■ WHAT YOU SHOULD DO: In the listing, determine how many lines contain "fish". The reply is that number alone.

_ _ _ _ _

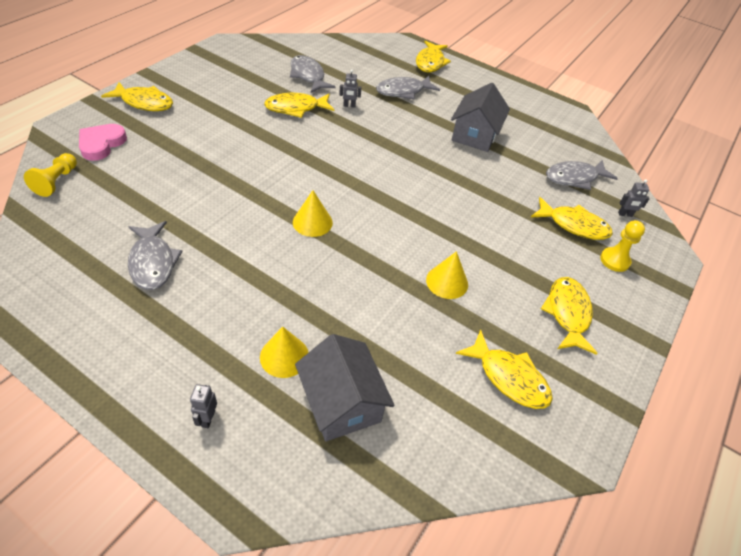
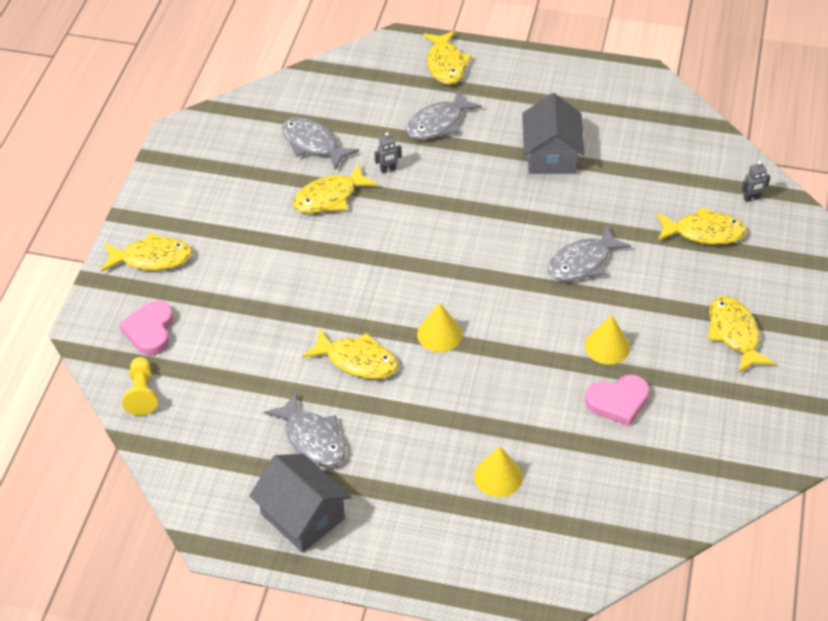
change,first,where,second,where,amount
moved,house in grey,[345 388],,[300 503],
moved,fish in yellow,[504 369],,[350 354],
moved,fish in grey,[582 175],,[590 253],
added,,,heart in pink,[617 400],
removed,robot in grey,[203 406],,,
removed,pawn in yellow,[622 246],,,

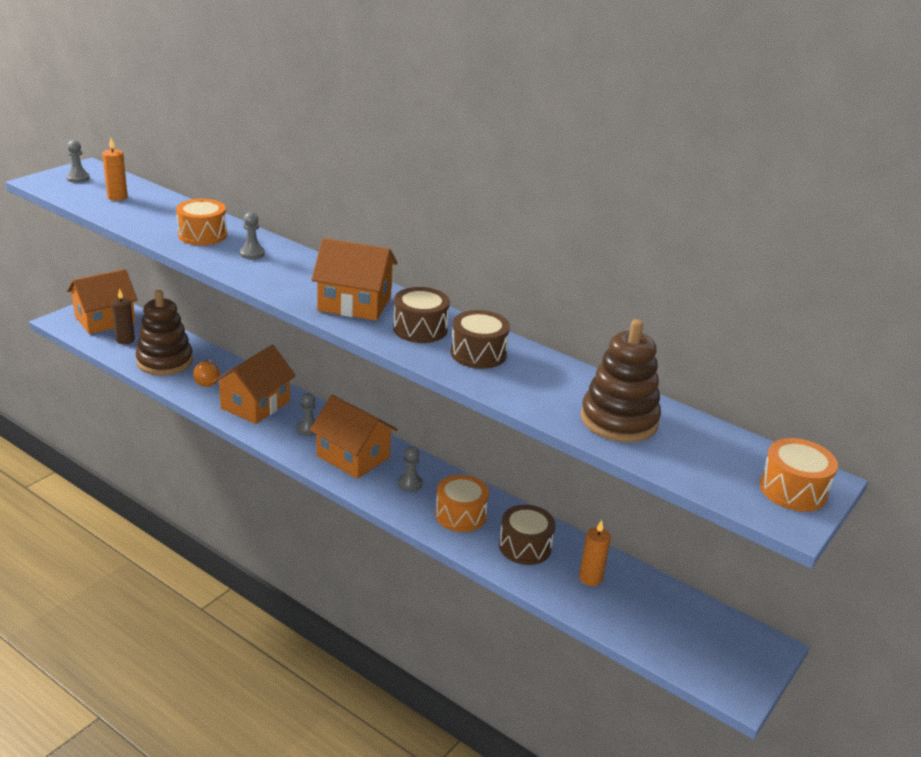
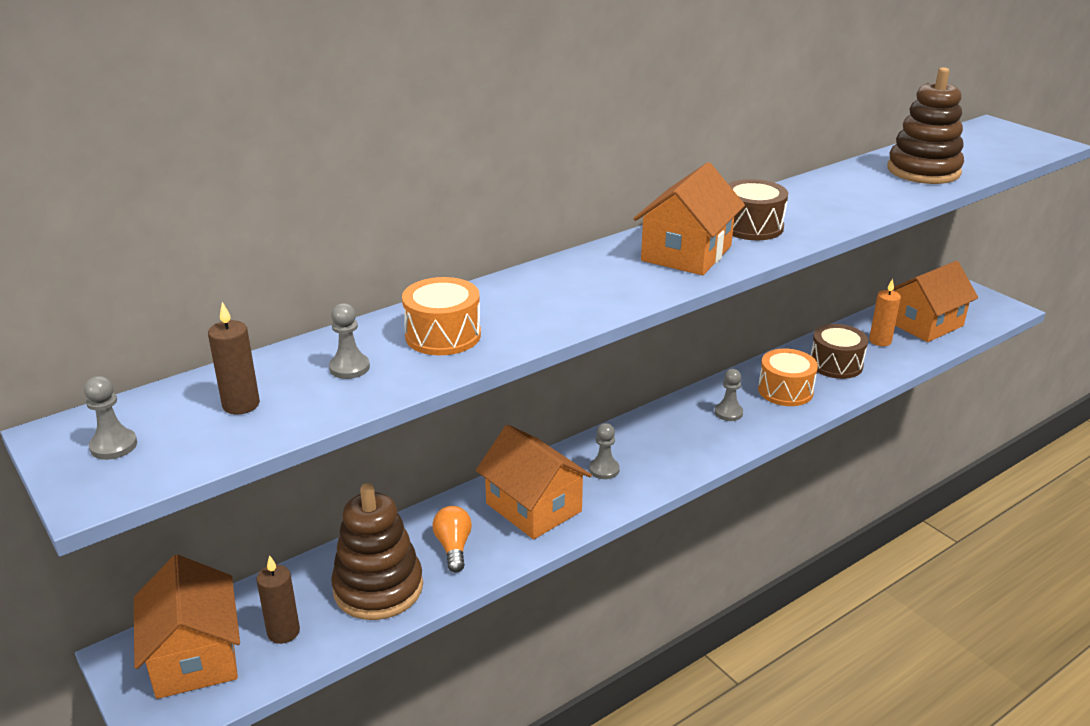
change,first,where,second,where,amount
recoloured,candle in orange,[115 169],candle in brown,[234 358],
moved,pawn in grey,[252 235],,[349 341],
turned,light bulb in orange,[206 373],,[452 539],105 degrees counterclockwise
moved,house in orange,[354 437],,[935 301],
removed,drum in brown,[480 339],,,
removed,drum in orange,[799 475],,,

_ _ _ _ _

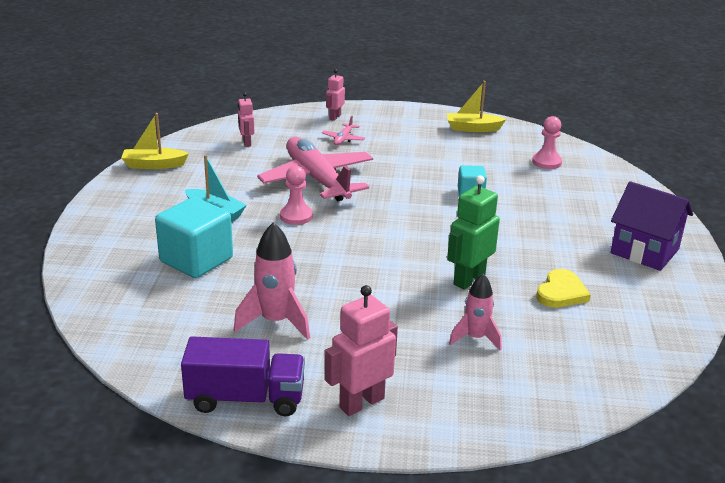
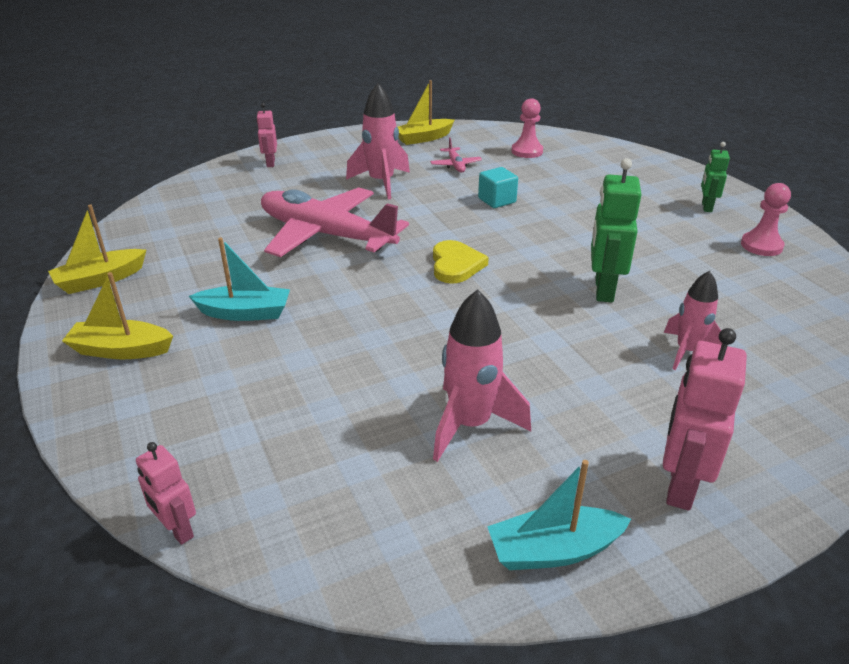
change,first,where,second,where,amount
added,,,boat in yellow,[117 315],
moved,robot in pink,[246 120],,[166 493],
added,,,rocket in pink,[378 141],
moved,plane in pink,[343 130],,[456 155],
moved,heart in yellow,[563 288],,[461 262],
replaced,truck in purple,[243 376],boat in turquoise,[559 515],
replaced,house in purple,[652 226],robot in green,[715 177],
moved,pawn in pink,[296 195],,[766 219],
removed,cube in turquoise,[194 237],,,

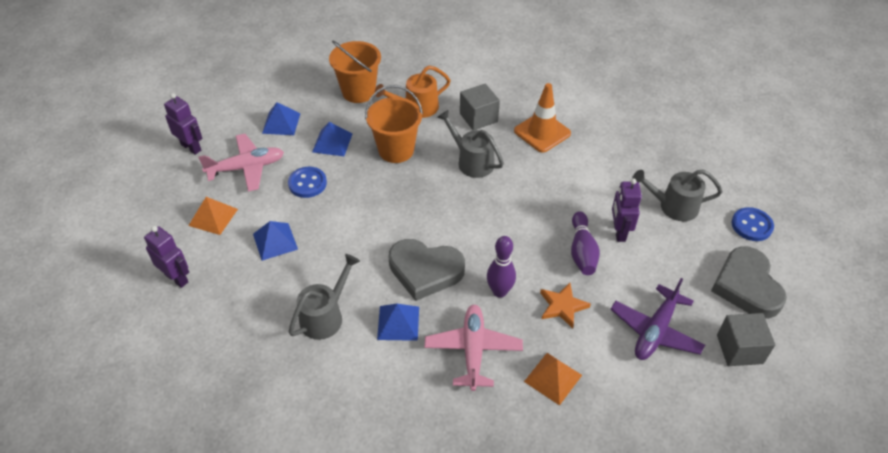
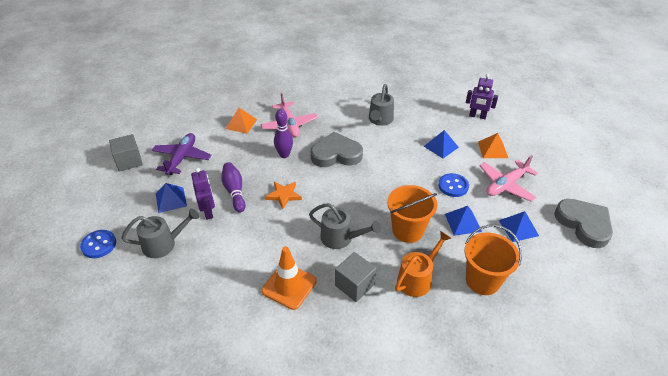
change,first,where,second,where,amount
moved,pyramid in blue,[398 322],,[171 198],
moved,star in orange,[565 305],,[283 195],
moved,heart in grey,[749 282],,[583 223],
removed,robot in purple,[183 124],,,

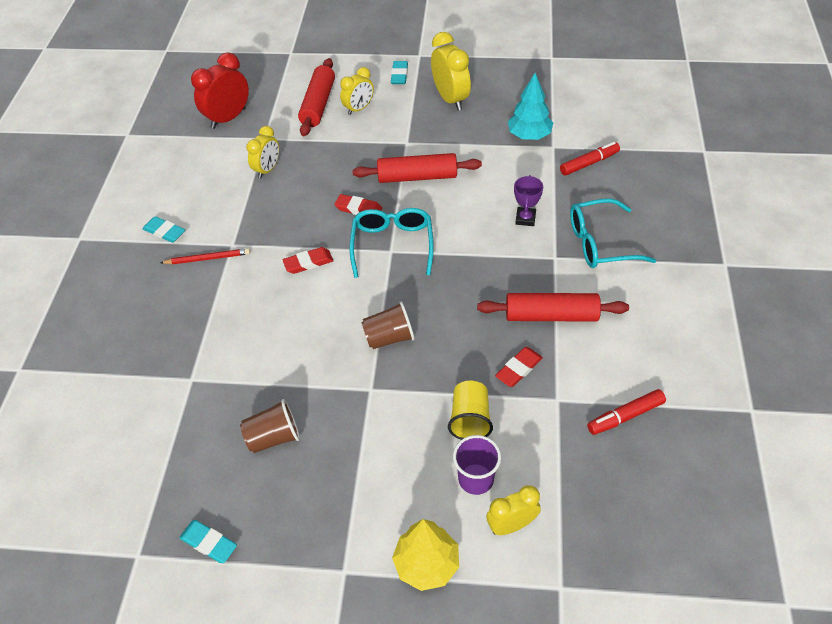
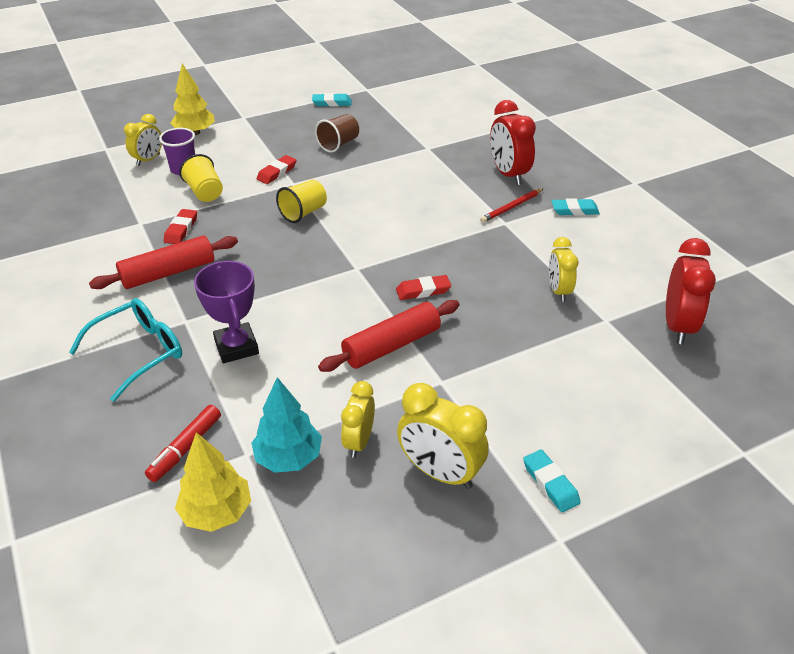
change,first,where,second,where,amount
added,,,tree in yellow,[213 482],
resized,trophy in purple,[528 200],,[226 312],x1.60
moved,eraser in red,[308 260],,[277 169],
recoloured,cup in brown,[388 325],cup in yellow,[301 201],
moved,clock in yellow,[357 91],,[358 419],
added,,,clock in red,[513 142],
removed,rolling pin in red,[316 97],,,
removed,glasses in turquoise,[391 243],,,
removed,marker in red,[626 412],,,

_ _ _ _ _

■ REPLY TO THE EXERCISE: 2